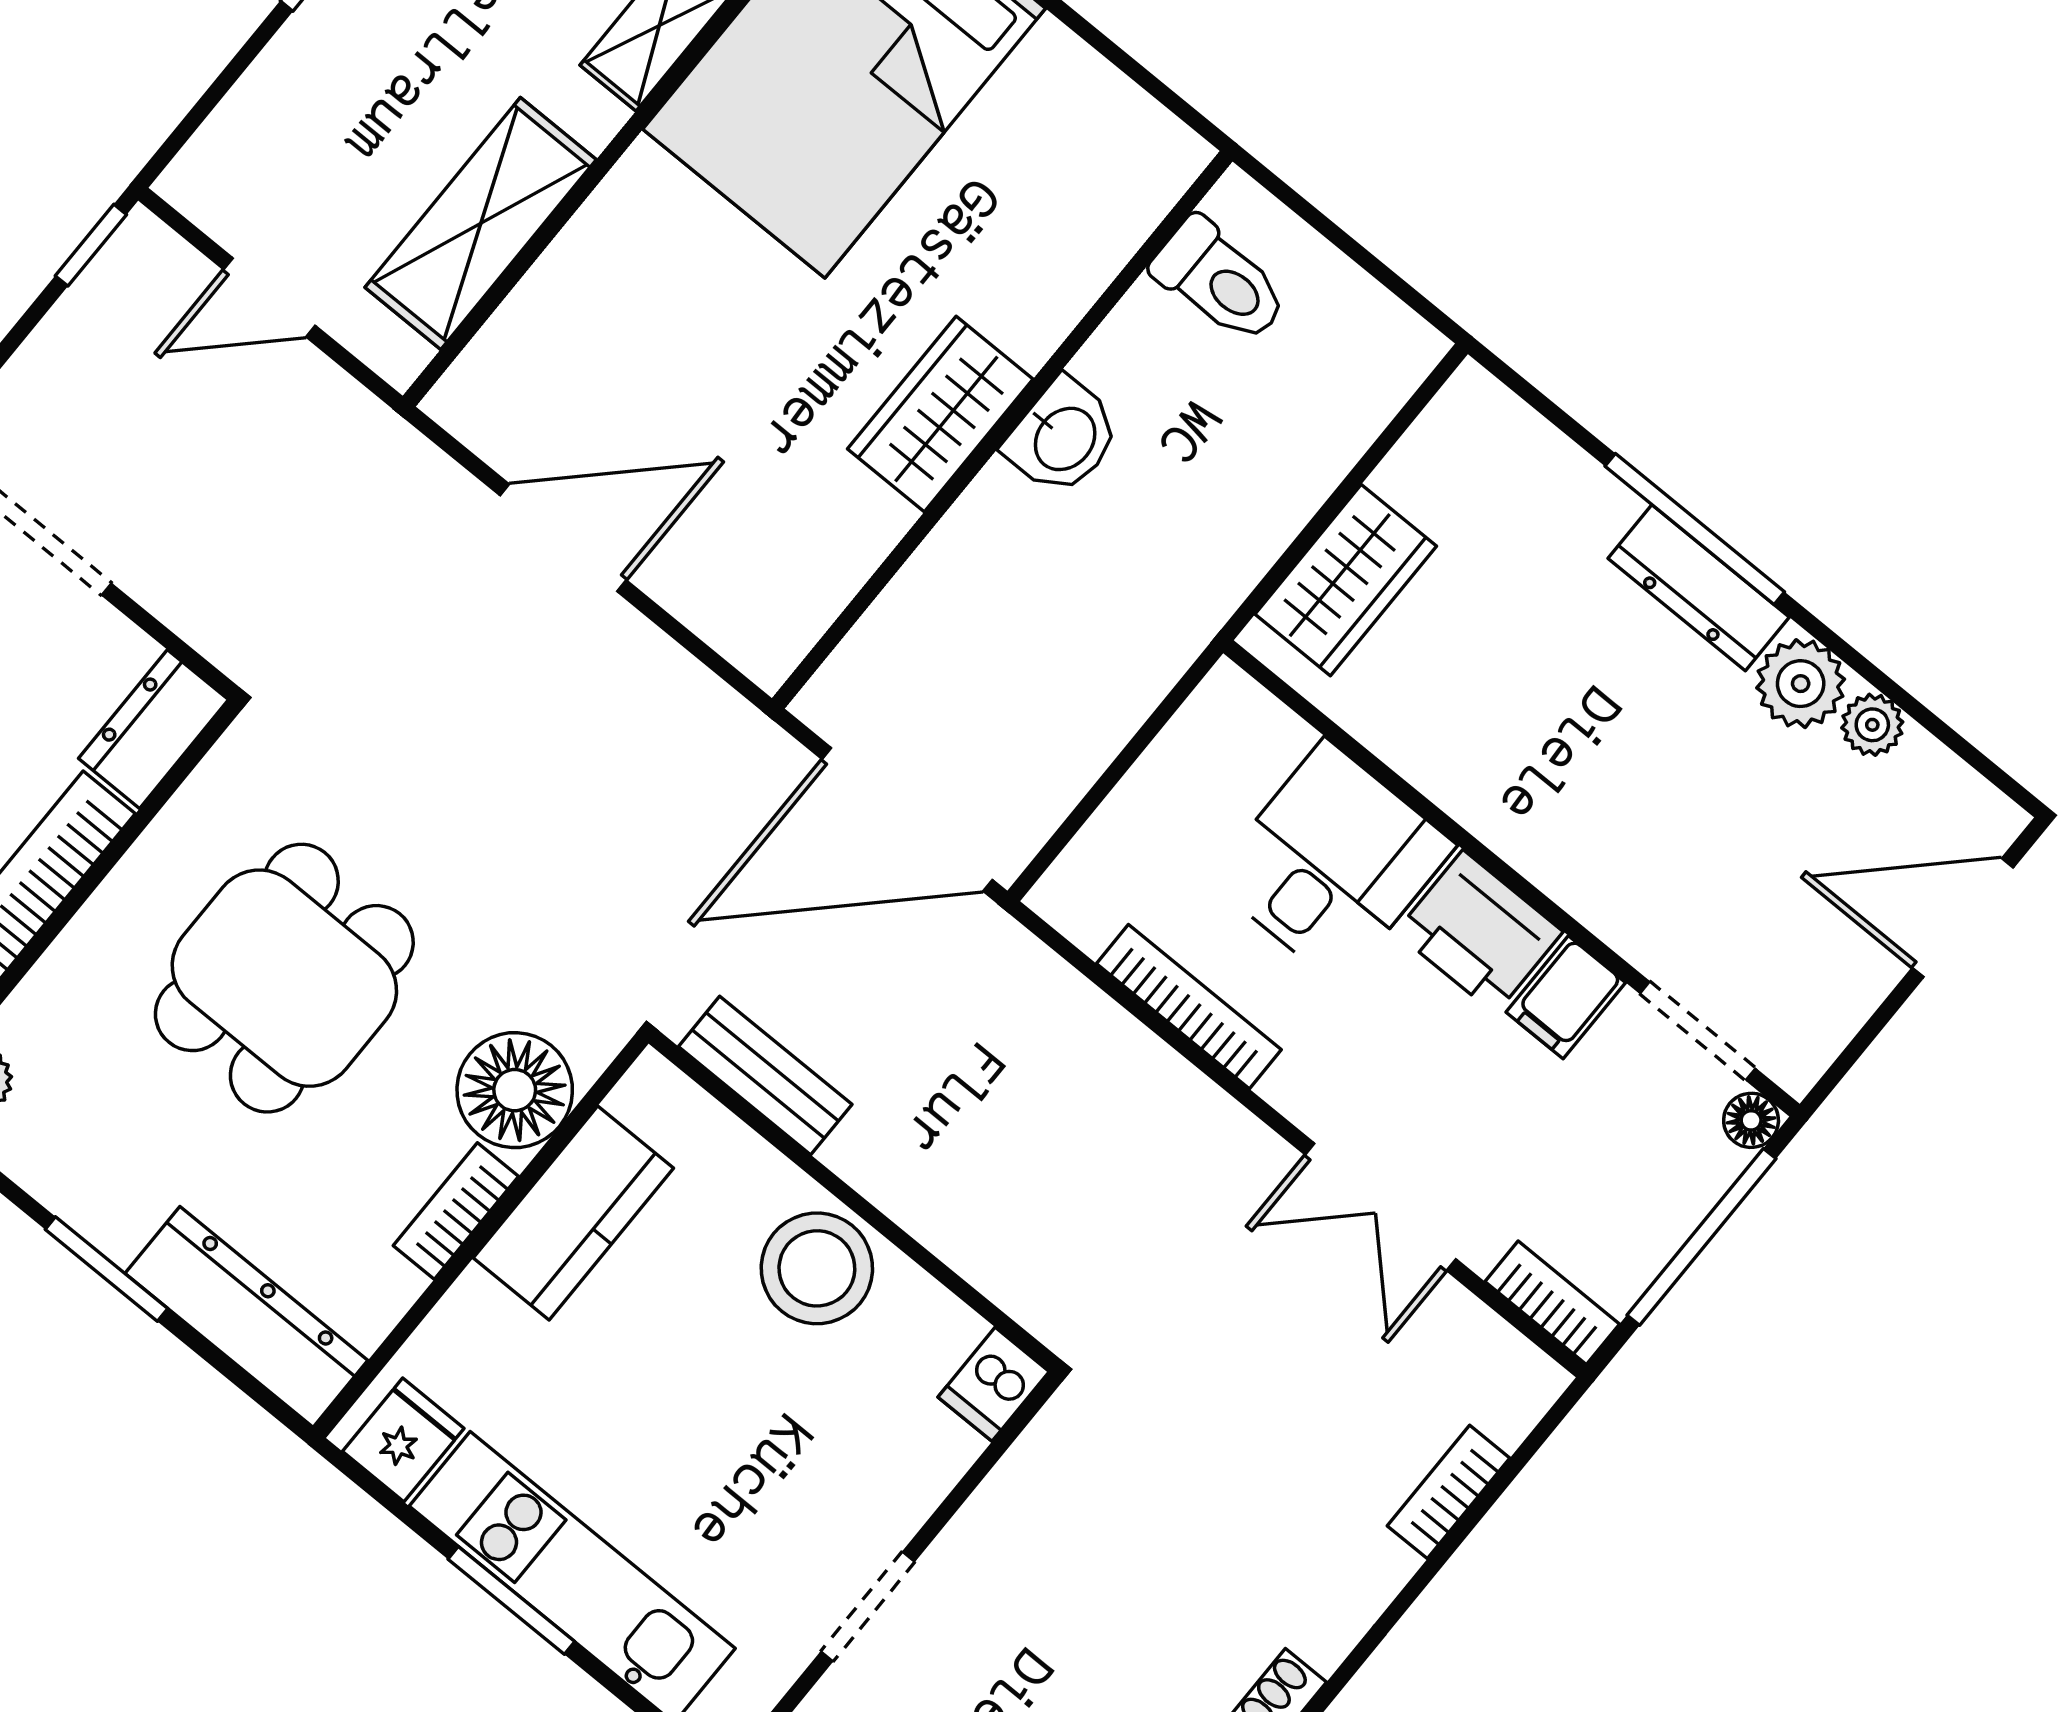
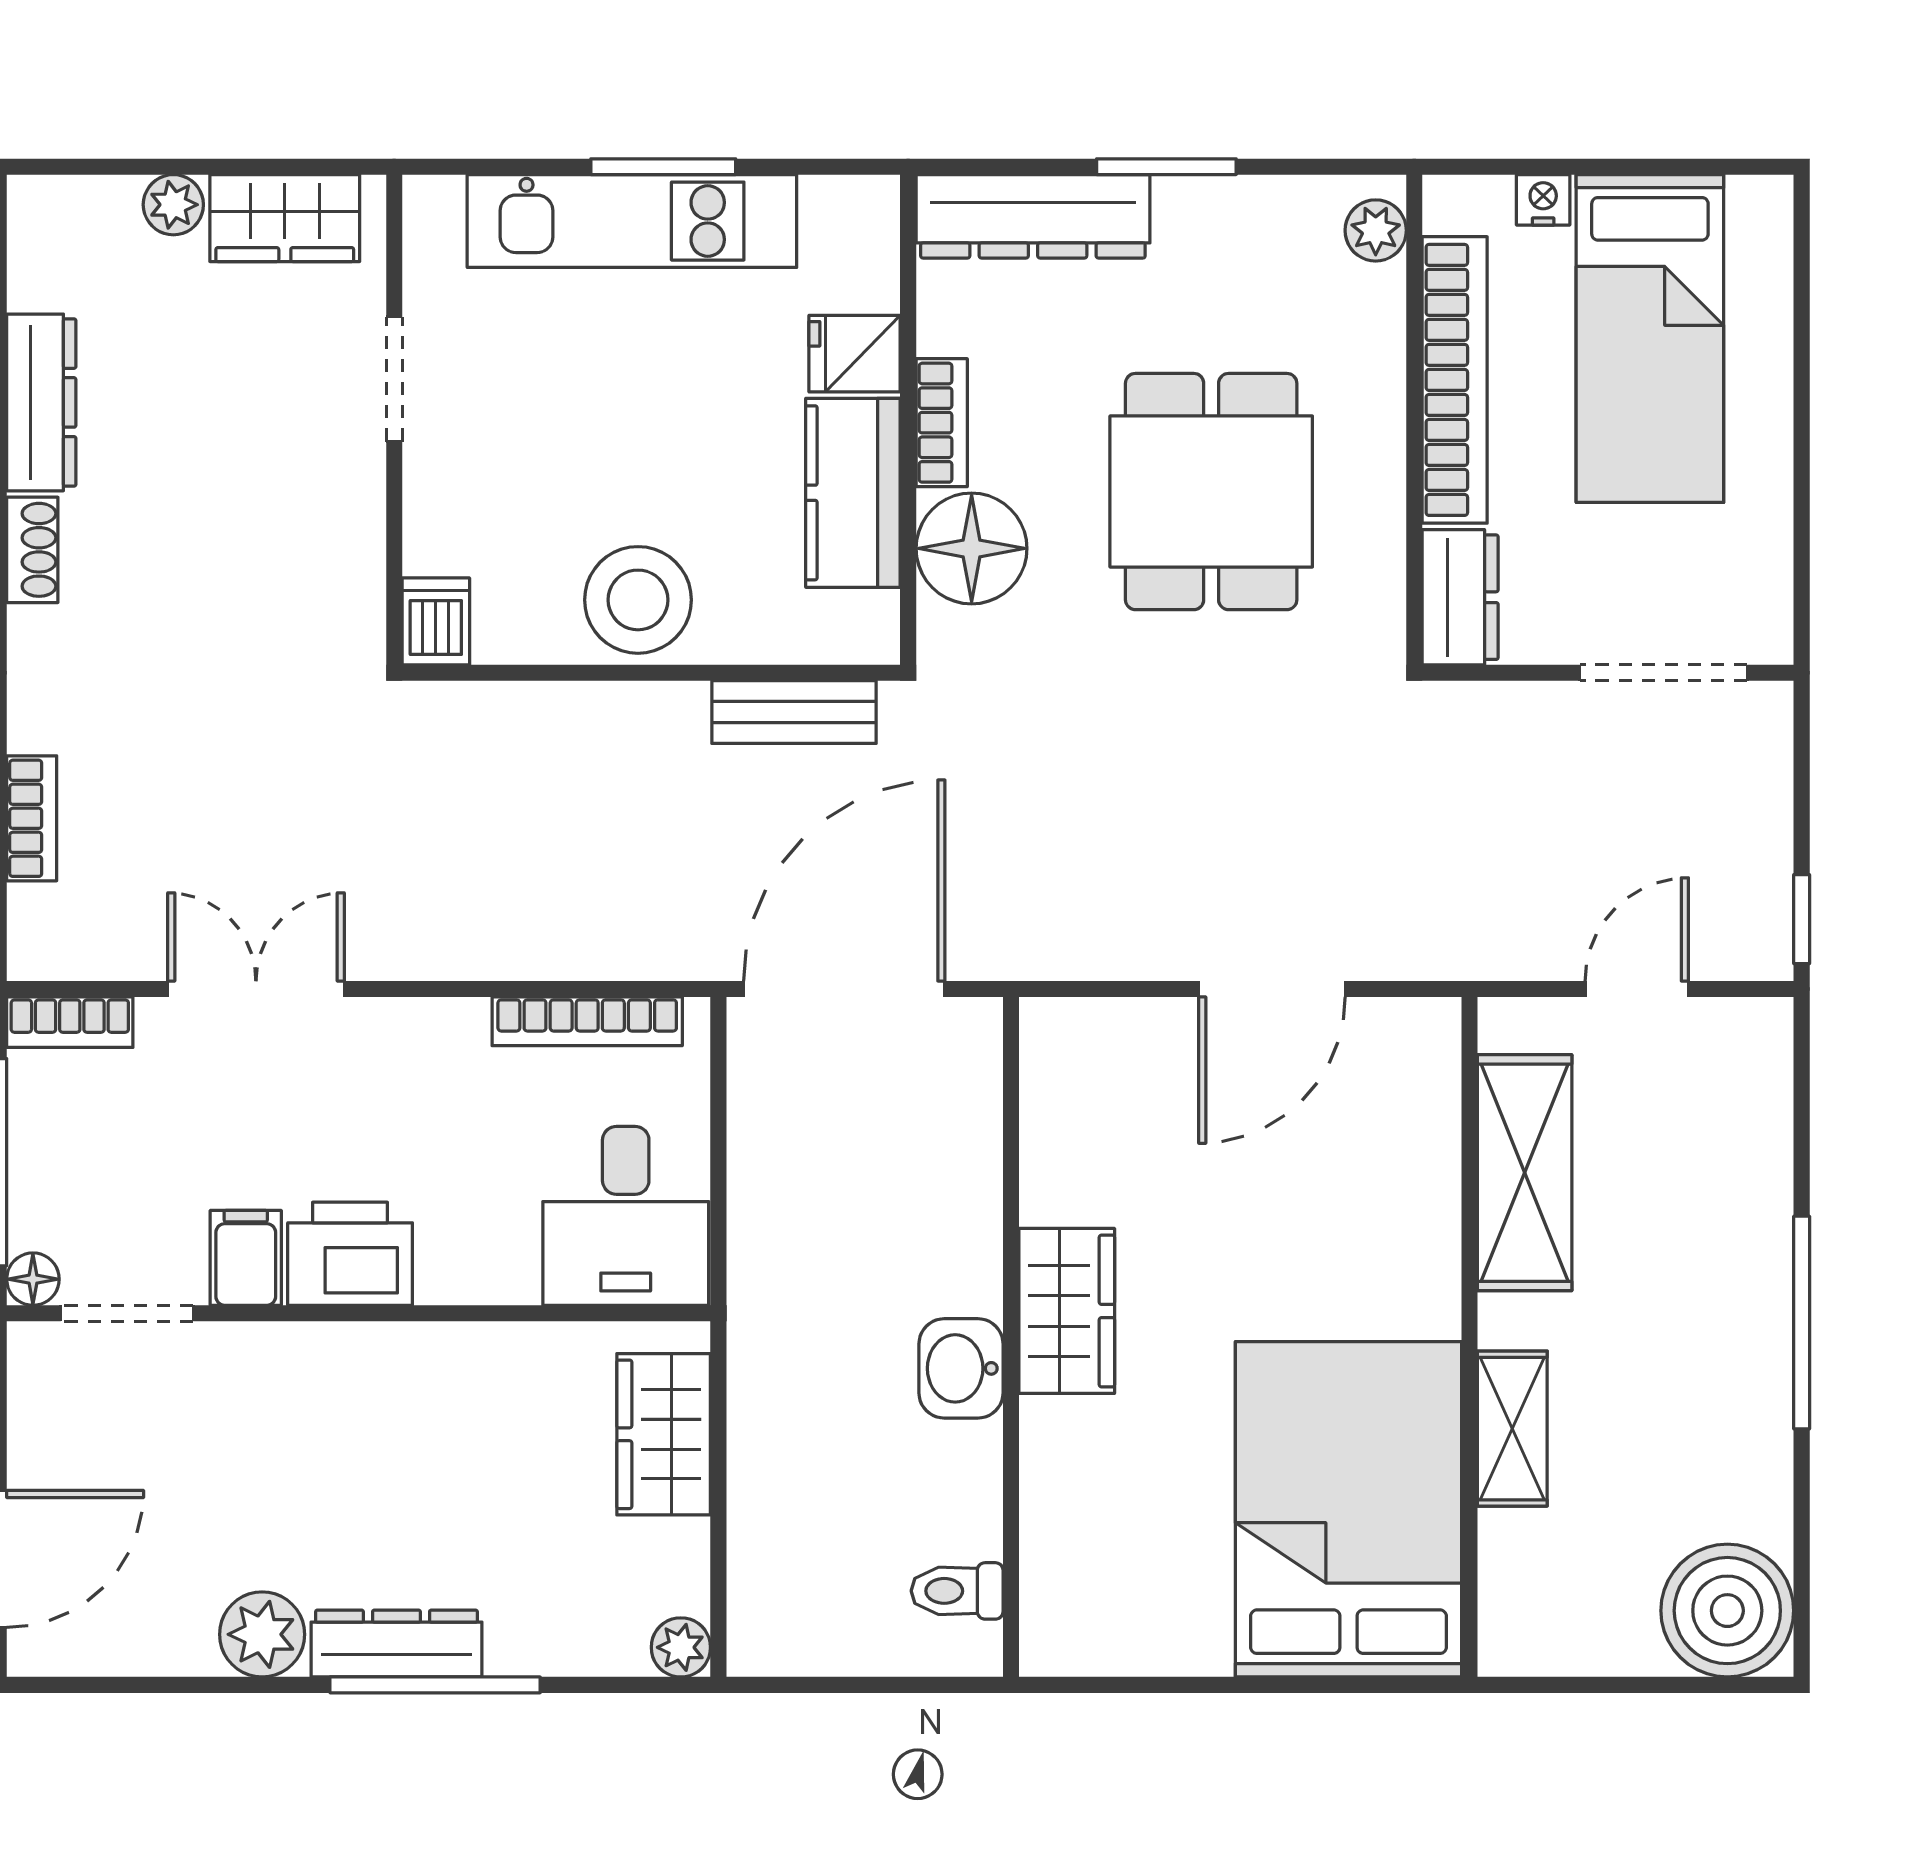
toilet: (1220, 281) -> (957, 1591), width x0.73, depth x0.72
plant: (1872, 725) -> (681, 1647), moved
desk: (1332, 863) -> (626, 1216), moved
bookcase: (1189, 1007) -> (587, 1021), moved
fridge: (403, 1440) -> (855, 354), moved, turned 90

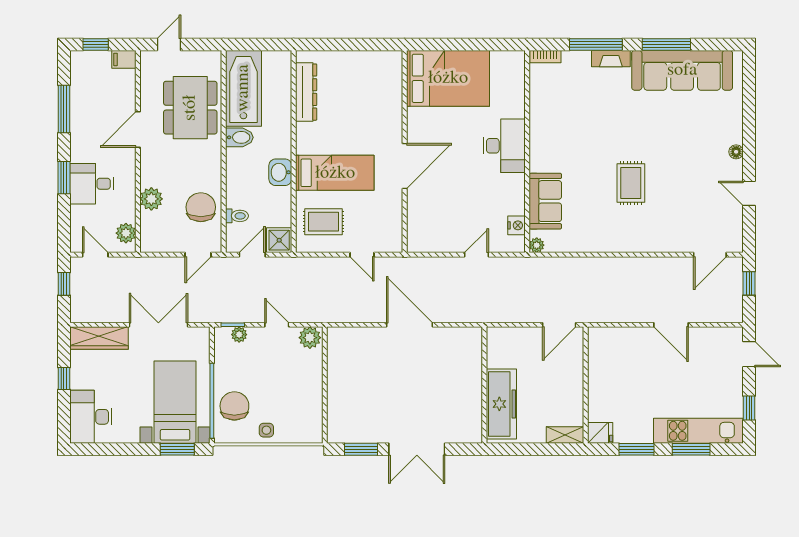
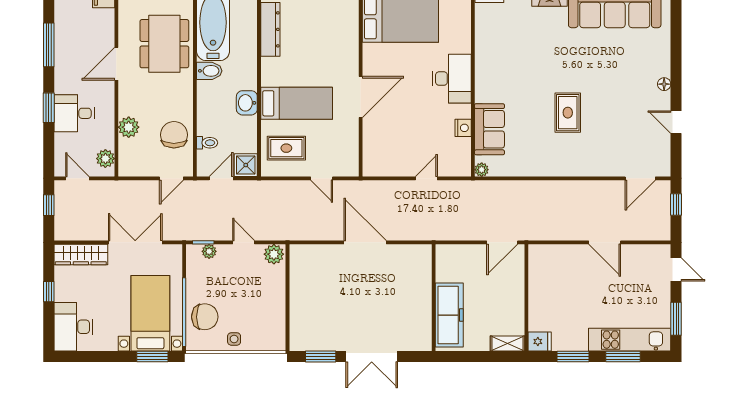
nightstand: (516, 225) -> (463, 128), moved
chair: (234, 406) -> (205, 317), turned 90
window: (749, 408) -> (676, 319), width x1.50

■ **WORK ORDER**: Write out an exact transcription of the line with "chair: (234, 406) -> (205, 317), turned 90" and of each line after it; stop at the end of the records.

■ **WRITTEN SOLUTION**:
chair: (234, 406) -> (205, 317), turned 90
window: (749, 408) -> (676, 319), width x1.50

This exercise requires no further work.